*** Opening of Supplied entries ***
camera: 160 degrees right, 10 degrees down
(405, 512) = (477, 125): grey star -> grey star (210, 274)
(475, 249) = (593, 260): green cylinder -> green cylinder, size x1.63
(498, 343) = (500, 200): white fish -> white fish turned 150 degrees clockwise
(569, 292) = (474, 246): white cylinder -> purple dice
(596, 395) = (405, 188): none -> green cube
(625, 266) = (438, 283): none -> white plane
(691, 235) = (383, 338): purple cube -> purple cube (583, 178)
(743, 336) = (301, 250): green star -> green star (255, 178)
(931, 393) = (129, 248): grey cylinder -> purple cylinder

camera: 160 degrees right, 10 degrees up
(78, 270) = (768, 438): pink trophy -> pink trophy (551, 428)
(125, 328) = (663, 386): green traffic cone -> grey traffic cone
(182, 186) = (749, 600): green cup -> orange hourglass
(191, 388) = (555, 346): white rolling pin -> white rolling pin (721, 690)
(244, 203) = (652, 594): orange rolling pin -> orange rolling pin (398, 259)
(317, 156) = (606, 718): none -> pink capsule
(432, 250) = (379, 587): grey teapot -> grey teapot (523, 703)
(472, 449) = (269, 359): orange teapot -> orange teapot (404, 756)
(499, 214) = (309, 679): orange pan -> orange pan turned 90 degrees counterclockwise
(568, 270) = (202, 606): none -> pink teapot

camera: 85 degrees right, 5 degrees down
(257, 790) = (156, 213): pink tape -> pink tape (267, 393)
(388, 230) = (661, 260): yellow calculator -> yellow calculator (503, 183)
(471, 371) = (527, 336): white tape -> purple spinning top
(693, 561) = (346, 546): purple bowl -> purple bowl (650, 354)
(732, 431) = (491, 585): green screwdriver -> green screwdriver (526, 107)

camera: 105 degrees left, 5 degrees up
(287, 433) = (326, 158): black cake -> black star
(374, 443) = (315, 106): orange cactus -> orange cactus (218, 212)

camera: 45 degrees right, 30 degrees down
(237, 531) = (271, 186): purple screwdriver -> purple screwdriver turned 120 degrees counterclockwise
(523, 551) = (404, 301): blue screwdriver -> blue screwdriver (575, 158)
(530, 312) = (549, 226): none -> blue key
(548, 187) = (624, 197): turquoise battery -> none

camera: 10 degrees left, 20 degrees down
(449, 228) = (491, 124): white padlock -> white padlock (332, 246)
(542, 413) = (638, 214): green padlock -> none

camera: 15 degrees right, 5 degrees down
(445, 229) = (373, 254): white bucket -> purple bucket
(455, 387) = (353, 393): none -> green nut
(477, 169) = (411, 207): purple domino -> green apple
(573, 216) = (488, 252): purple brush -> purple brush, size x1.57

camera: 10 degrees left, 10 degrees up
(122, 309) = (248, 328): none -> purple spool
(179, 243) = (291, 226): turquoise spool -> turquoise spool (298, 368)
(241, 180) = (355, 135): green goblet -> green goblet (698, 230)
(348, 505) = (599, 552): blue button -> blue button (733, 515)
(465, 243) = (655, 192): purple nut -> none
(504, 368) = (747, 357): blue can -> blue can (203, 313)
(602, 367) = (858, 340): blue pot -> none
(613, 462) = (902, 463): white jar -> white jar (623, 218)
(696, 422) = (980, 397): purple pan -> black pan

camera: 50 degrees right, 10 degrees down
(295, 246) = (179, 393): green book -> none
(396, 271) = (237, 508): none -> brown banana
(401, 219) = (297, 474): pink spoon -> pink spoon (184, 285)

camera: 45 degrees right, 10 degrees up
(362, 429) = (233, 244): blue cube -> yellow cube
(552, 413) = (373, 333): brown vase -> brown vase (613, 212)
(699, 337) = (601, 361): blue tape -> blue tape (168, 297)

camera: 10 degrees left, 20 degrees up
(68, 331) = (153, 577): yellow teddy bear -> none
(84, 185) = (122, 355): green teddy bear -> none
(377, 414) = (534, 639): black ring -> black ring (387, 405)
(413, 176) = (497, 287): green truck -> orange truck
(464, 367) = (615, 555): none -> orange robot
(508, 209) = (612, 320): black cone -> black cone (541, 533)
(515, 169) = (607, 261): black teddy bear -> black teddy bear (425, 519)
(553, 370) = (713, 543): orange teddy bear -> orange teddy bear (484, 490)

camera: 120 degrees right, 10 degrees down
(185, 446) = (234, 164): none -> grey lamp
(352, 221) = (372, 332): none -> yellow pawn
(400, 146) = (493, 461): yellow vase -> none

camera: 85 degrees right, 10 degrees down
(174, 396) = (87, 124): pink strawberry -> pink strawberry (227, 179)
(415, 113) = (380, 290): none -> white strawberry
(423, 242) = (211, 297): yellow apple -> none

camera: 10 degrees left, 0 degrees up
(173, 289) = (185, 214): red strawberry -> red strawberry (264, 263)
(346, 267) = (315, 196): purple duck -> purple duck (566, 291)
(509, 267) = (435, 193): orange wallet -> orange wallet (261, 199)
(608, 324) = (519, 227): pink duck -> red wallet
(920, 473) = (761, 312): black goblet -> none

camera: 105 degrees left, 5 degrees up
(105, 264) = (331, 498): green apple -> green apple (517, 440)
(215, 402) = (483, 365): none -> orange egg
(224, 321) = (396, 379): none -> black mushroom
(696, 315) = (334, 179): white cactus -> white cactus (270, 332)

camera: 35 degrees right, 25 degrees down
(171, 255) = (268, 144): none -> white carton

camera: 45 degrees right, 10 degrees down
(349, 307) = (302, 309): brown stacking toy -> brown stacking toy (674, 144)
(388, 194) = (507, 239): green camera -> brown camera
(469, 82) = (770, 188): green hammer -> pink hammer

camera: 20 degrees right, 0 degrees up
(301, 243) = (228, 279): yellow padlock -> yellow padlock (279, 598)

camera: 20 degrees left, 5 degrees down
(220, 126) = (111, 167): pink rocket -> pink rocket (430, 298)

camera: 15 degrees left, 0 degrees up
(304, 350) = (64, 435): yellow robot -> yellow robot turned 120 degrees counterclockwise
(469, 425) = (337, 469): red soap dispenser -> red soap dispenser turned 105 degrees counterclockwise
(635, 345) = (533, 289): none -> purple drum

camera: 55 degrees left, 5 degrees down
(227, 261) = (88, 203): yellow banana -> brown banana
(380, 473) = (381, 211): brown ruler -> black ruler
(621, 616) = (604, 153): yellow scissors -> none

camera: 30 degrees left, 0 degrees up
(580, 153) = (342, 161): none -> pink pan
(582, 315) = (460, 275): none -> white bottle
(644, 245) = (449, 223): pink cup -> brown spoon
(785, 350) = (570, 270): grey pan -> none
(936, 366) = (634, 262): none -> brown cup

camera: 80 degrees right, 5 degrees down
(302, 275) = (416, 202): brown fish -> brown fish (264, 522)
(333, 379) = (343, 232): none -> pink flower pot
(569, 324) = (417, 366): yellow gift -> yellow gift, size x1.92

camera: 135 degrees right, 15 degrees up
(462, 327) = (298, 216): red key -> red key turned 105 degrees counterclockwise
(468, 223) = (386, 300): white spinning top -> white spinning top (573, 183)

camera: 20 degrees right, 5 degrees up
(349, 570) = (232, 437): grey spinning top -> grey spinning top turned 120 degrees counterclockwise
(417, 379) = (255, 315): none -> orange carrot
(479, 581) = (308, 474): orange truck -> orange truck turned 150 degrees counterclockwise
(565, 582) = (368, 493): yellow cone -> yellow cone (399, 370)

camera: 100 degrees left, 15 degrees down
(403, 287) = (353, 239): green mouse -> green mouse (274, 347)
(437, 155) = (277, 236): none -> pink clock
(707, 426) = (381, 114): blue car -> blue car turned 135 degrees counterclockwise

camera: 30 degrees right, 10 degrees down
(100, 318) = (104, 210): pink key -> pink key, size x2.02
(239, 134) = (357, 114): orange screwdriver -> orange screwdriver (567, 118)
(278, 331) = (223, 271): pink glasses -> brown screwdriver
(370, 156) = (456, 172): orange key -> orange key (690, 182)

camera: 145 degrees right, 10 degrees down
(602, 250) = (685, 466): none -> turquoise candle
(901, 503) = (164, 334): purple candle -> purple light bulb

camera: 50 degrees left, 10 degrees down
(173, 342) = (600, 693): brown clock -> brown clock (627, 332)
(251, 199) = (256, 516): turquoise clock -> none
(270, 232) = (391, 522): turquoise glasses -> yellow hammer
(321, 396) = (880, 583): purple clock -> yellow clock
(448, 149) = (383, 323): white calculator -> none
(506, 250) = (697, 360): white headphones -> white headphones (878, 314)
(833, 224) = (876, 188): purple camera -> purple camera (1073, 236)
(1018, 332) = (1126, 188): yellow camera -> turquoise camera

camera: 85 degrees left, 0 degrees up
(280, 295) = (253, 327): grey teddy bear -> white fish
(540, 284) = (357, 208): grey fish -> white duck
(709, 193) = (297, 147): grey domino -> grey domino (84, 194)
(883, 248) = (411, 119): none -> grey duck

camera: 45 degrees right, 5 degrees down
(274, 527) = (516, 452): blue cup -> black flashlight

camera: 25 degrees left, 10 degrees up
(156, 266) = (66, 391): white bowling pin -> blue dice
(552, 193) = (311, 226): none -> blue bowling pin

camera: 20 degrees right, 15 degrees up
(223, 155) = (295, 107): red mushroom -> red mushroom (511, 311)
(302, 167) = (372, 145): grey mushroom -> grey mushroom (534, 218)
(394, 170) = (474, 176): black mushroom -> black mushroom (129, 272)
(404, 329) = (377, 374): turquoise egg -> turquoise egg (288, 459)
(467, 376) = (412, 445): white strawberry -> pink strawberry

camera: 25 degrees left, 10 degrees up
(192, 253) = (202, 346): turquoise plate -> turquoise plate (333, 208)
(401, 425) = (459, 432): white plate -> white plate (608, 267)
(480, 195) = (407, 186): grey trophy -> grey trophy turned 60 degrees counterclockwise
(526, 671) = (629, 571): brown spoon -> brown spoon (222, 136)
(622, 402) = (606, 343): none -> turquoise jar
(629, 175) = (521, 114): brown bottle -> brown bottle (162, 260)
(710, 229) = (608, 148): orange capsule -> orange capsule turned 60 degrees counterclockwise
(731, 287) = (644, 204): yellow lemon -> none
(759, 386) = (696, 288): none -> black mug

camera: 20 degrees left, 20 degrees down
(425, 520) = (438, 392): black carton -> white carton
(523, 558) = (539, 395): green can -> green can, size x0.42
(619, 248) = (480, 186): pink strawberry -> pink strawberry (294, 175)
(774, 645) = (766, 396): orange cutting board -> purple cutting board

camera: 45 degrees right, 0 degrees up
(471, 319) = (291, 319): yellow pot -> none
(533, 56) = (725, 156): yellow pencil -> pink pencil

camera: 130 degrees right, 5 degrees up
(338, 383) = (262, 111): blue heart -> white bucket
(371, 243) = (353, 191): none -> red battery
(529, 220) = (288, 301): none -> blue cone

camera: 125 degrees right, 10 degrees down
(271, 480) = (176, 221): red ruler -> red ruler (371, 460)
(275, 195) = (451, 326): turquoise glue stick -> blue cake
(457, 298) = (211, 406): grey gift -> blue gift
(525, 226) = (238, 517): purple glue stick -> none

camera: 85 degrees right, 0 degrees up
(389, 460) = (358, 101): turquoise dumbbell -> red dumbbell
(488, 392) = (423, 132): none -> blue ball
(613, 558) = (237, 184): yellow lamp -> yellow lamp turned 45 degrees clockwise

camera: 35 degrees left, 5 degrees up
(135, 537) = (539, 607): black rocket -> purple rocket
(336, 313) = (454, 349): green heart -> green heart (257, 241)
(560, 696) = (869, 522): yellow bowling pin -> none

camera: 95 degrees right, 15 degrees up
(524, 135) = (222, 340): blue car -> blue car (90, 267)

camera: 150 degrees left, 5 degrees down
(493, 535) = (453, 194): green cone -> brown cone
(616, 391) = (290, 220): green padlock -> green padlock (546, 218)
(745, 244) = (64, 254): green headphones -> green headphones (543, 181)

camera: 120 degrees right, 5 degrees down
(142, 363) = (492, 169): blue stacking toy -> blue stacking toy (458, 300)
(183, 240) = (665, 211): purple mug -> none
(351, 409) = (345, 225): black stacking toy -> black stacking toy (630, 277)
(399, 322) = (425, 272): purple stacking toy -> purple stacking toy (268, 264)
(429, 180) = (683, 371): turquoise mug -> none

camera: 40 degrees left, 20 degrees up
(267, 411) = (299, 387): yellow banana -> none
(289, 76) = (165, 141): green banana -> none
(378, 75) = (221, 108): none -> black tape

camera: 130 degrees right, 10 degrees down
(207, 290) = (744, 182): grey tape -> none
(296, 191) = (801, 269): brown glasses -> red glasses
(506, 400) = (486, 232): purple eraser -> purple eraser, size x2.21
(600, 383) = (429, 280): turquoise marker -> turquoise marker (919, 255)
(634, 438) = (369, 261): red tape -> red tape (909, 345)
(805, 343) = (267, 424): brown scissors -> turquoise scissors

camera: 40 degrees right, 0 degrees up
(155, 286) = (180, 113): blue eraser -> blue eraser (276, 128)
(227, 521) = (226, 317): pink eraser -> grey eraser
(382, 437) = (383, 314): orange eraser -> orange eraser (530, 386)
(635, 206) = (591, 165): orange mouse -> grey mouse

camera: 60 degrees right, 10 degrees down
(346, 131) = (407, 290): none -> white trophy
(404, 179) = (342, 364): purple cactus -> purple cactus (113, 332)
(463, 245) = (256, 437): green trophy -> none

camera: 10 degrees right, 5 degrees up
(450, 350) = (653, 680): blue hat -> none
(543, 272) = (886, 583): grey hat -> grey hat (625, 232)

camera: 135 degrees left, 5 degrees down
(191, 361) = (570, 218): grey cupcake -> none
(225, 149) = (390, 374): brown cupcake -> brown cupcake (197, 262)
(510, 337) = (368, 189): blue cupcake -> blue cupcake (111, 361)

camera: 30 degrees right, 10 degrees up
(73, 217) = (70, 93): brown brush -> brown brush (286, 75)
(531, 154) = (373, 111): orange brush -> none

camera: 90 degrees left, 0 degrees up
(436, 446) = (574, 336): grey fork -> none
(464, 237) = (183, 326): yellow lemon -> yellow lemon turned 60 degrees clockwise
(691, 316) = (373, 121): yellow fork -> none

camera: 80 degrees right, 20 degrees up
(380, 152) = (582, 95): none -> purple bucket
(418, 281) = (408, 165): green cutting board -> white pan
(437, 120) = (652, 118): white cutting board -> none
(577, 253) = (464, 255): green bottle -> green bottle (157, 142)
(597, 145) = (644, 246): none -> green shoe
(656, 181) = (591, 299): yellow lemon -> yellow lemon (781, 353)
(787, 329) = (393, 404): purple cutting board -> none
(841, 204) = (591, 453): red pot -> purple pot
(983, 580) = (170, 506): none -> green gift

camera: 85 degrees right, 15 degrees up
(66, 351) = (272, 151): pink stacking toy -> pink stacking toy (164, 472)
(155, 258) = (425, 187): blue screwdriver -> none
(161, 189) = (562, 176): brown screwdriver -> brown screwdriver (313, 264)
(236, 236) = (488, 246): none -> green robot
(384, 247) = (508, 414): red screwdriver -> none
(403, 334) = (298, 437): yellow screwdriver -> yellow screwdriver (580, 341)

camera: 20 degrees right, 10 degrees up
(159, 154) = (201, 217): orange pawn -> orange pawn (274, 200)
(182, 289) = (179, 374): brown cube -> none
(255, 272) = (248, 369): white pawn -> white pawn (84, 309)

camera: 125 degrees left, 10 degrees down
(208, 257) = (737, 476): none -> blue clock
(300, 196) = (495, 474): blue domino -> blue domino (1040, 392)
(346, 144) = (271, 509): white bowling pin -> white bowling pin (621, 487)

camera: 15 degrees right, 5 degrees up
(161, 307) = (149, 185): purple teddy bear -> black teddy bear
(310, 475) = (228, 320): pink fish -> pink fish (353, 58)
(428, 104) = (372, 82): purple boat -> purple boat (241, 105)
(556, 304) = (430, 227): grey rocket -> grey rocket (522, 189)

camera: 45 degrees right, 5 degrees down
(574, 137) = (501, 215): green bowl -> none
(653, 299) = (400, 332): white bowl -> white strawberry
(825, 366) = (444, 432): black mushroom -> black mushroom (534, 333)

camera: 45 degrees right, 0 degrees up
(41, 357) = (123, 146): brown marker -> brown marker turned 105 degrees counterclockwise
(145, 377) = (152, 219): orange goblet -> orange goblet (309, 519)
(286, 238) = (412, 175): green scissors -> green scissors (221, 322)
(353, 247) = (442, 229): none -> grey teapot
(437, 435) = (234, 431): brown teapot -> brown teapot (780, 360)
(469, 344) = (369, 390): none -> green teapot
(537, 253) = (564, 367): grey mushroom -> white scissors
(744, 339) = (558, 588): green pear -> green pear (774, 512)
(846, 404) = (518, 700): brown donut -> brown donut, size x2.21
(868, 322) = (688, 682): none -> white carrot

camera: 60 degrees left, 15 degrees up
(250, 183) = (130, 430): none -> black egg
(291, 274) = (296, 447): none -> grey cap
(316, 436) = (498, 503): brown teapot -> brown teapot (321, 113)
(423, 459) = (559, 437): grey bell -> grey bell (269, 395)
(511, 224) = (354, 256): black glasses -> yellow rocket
*** Close of Supplied entries ***
◆ Work instruction ◆
Scan the lines above for "camera: 15 degrees right, 5 degrees down" and for "(515, 169) = (607, 261): black". Repeat exactly the line holding each of them and every line in between.

◆ Response ◆
camera: 15 degrees right, 5 degrees down
(445, 229) = (373, 254): white bucket -> purple bucket
(455, 387) = (353, 393): none -> green nut
(477, 169) = (411, 207): purple domino -> green apple
(573, 216) = (488, 252): purple brush -> purple brush, size x1.57

camera: 10 degrees left, 10 degrees up
(122, 309) = (248, 328): none -> purple spool
(179, 243) = (291, 226): turquoise spool -> turquoise spool (298, 368)
(241, 180) = (355, 135): green goblet -> green goblet (698, 230)
(348, 505) = (599, 552): blue button -> blue button (733, 515)
(465, 243) = (655, 192): purple nut -> none
(504, 368) = (747, 357): blue can -> blue can (203, 313)
(602, 367) = (858, 340): blue pot -> none
(613, 462) = (902, 463): white jar -> white jar (623, 218)
(696, 422) = (980, 397): purple pan -> black pan

camera: 50 degrees right, 10 degrees down
(295, 246) = (179, 393): green book -> none
(396, 271) = (237, 508): none -> brown banana
(401, 219) = (297, 474): pink spoon -> pink spoon (184, 285)

camera: 45 degrees right, 10 degrees up
(362, 429) = (233, 244): blue cube -> yellow cube
(552, 413) = (373, 333): brown vase -> brown vase (613, 212)
(699, 337) = (601, 361): blue tape -> blue tape (168, 297)

camera: 10 degrees left, 20 degrees up
(68, 331) = (153, 577): yellow teddy bear -> none
(84, 185) = (122, 355): green teddy bear -> none
(377, 414) = (534, 639): black ring -> black ring (387, 405)
(413, 176) = (497, 287): green truck -> orange truck
(464, 367) = (615, 555): none -> orange robot
(508, 209) = (612, 320): black cone -> black cone (541, 533)
(515, 169) = (607, 261): black teddy bear -> black teddy bear (425, 519)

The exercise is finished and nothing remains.